Stated task: Show each line in the listing below that contains the string "kern". Case counts.

Raw listing:
———

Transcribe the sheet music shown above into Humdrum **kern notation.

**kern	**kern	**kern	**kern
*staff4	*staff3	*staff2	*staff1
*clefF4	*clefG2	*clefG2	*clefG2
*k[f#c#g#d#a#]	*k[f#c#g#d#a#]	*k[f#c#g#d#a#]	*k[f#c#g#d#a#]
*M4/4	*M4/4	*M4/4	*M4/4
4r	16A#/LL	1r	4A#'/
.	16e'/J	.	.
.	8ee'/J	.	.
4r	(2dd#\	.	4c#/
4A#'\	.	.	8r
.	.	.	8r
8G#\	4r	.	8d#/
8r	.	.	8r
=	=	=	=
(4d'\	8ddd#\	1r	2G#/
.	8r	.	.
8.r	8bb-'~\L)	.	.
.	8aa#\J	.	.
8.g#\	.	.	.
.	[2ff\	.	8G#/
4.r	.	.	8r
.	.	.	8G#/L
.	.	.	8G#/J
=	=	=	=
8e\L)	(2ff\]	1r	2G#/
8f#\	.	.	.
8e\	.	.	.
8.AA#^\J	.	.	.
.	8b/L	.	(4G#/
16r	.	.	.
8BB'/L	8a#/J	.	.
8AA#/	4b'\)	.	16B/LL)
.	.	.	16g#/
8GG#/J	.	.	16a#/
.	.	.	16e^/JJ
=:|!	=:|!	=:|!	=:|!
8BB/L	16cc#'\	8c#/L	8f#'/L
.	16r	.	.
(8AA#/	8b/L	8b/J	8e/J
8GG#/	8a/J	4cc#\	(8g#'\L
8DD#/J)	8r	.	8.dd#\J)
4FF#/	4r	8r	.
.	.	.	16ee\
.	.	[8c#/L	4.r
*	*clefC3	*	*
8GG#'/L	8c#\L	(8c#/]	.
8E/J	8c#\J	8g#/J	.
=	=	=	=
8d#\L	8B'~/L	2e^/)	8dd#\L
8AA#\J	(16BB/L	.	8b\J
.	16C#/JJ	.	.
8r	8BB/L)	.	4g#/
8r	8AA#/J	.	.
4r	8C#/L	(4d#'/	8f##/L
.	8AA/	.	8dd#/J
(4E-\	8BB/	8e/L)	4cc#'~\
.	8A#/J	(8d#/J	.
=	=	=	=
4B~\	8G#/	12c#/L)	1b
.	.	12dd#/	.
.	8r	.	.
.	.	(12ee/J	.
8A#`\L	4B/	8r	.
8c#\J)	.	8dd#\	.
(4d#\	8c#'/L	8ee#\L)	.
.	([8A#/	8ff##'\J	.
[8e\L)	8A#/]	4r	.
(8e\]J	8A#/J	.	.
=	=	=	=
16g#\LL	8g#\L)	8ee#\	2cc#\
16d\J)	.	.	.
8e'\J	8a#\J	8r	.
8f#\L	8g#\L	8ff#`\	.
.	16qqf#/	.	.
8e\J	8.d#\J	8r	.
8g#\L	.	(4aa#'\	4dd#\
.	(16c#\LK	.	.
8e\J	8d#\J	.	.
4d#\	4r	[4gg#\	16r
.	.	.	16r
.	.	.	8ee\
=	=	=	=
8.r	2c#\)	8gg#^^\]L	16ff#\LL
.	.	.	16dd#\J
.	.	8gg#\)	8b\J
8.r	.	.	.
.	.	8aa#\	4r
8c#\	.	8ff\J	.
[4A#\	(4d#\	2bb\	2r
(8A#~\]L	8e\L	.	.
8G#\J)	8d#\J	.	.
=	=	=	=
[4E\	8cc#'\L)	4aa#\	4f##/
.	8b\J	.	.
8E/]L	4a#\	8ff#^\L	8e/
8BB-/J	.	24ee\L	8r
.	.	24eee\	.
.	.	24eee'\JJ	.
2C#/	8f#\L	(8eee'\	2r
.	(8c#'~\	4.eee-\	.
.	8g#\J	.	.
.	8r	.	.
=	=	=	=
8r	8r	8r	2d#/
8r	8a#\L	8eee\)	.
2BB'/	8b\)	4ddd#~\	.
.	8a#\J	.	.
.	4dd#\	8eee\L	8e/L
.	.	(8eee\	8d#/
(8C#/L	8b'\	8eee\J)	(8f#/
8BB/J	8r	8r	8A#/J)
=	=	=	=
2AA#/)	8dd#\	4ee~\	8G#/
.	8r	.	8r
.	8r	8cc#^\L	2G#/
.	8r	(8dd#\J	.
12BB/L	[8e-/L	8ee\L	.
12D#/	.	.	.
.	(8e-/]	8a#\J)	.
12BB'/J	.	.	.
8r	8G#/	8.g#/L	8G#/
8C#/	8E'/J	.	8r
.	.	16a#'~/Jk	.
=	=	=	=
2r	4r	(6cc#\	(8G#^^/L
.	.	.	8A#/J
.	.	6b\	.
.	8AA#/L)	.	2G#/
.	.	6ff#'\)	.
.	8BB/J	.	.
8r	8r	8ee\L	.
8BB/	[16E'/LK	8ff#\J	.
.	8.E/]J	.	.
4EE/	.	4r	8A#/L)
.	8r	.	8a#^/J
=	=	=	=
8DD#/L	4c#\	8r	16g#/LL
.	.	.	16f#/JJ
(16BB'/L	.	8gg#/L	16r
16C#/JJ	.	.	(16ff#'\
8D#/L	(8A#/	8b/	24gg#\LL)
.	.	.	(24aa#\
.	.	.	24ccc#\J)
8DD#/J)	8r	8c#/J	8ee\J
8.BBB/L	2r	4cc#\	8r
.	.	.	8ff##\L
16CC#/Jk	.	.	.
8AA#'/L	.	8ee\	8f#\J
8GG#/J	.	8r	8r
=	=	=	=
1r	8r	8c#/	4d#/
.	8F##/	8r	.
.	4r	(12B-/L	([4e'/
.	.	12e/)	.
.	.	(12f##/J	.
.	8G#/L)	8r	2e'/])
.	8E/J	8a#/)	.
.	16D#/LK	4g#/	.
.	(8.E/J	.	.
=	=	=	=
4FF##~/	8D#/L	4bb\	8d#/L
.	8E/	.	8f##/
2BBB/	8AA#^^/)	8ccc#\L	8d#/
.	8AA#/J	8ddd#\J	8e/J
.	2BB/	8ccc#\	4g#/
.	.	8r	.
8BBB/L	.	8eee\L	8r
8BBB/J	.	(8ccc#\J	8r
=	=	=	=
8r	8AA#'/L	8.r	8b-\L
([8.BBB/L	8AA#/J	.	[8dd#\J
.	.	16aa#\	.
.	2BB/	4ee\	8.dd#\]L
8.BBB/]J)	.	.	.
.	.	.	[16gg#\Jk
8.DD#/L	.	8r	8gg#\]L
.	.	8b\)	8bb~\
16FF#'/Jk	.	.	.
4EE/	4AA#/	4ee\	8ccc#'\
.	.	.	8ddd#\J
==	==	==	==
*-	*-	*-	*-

———

Reply:
Transcribe the sheet music shown above into Humdrum **kern notation.
**kern	**kern	**kern	**kern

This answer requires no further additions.